Keep every word of the listing and drop the images when you write it out.

● **Data shown**:
----------------------------------------
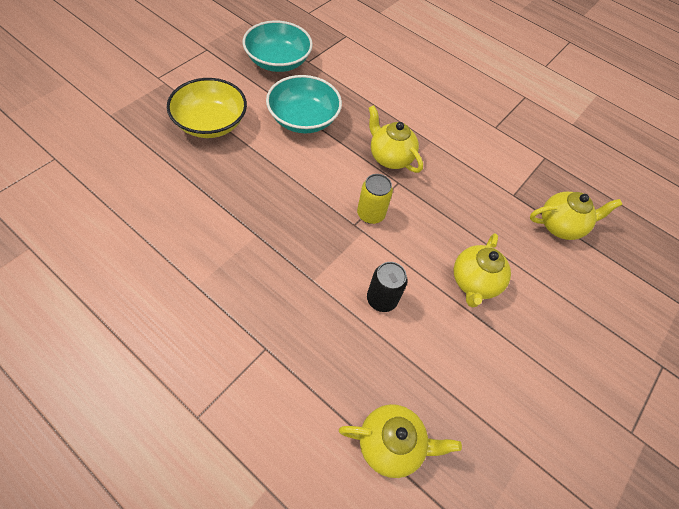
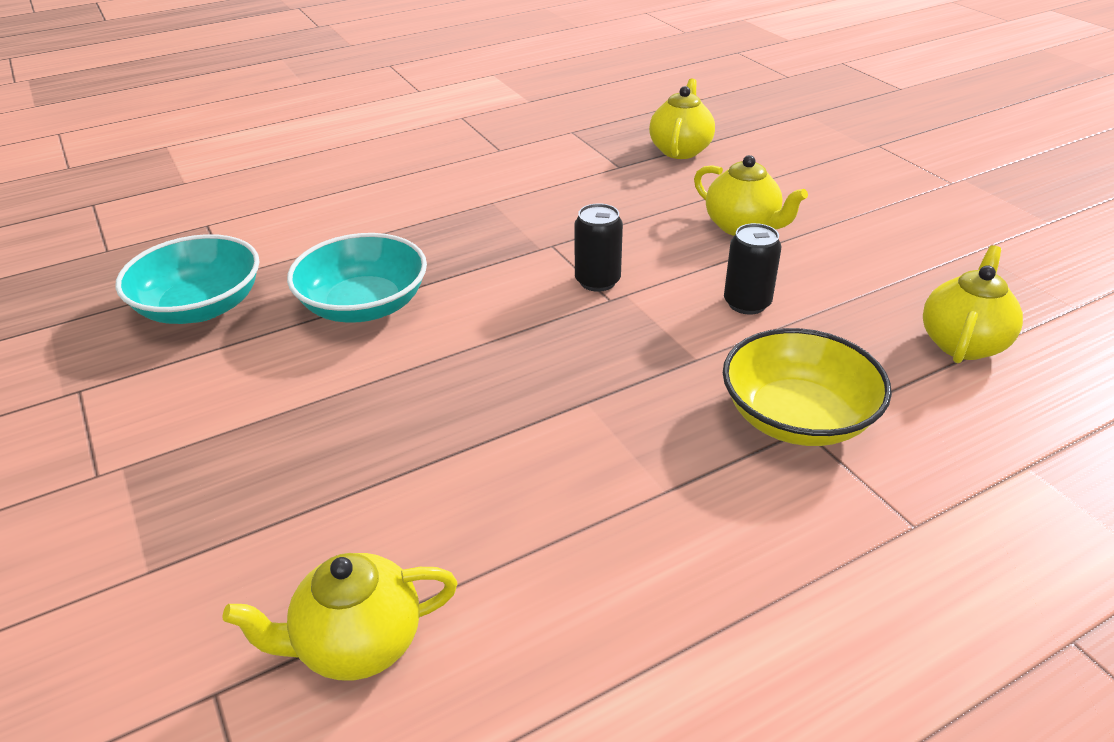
camera: 60 degrees left, 20 degrees down
(210, 123) = (292, 416): yellow bowl -> yellow bowl (797, 417)
(370, 214) = (597, 281): yellow can -> black can
(390, 157) = (501, 241): yellow teapot -> yellow teapot (358, 644)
----------------------------------------
● **Problem solution**:
camera: 60 degrees left, 20 degrees down
(210, 123) = (292, 416): yellow bowl -> yellow bowl (797, 417)
(370, 214) = (597, 281): yellow can -> black can
(390, 157) = (501, 241): yellow teapot -> yellow teapot (358, 644)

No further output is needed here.